Colored object listings:
Segment Open

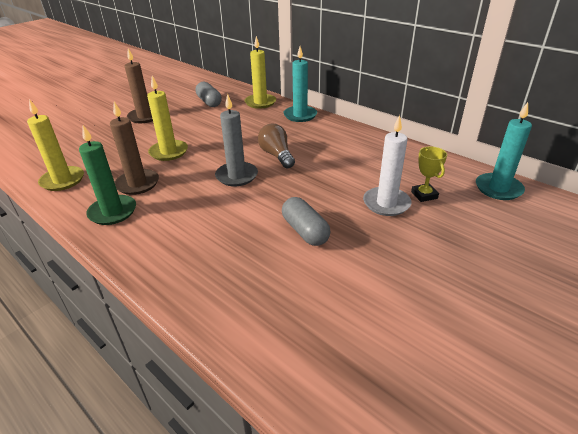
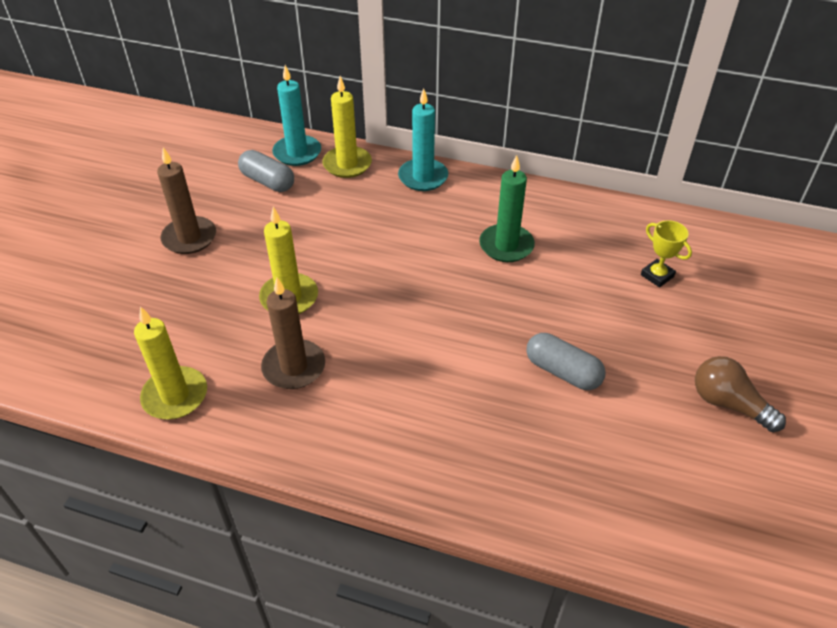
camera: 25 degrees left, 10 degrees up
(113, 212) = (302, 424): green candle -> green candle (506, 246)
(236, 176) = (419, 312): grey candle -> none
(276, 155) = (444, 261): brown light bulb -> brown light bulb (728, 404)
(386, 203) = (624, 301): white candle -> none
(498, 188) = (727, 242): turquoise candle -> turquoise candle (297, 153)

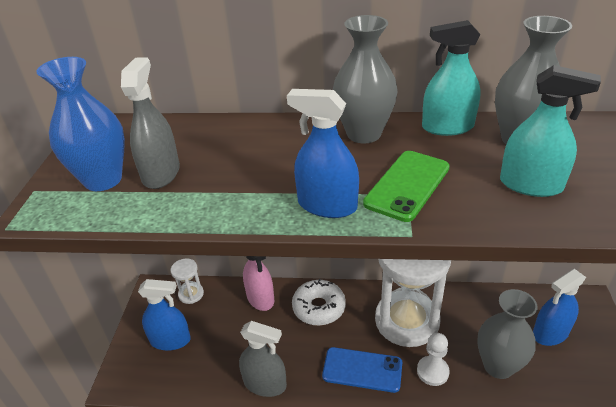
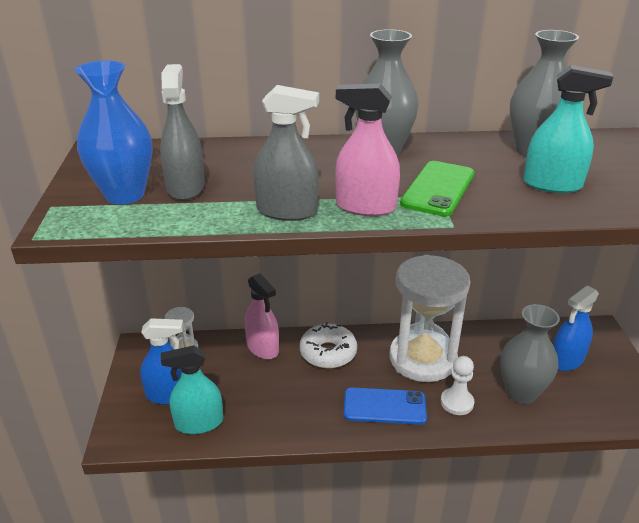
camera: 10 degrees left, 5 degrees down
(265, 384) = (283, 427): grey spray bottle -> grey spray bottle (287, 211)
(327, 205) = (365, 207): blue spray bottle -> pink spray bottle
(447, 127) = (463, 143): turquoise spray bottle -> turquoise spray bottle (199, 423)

Segment Closed

> **Exercise brief**
From the line containing "(276, 155) = (444, 261): brown" through the last line of the records above, reproduce every line exactly, leaving out the pictures.

> **Task output**
(276, 155) = (444, 261): brown light bulb -> brown light bulb (728, 404)
(386, 203) = (624, 301): white candle -> none
(498, 188) = (727, 242): turquoise candle -> turquoise candle (297, 153)

camera: 10 degrees left, 5 degrees down
(265, 384) = (283, 427): grey spray bottle -> grey spray bottle (287, 211)
(327, 205) = (365, 207): blue spray bottle -> pink spray bottle
(447, 127) = (463, 143): turquoise spray bottle -> turquoise spray bottle (199, 423)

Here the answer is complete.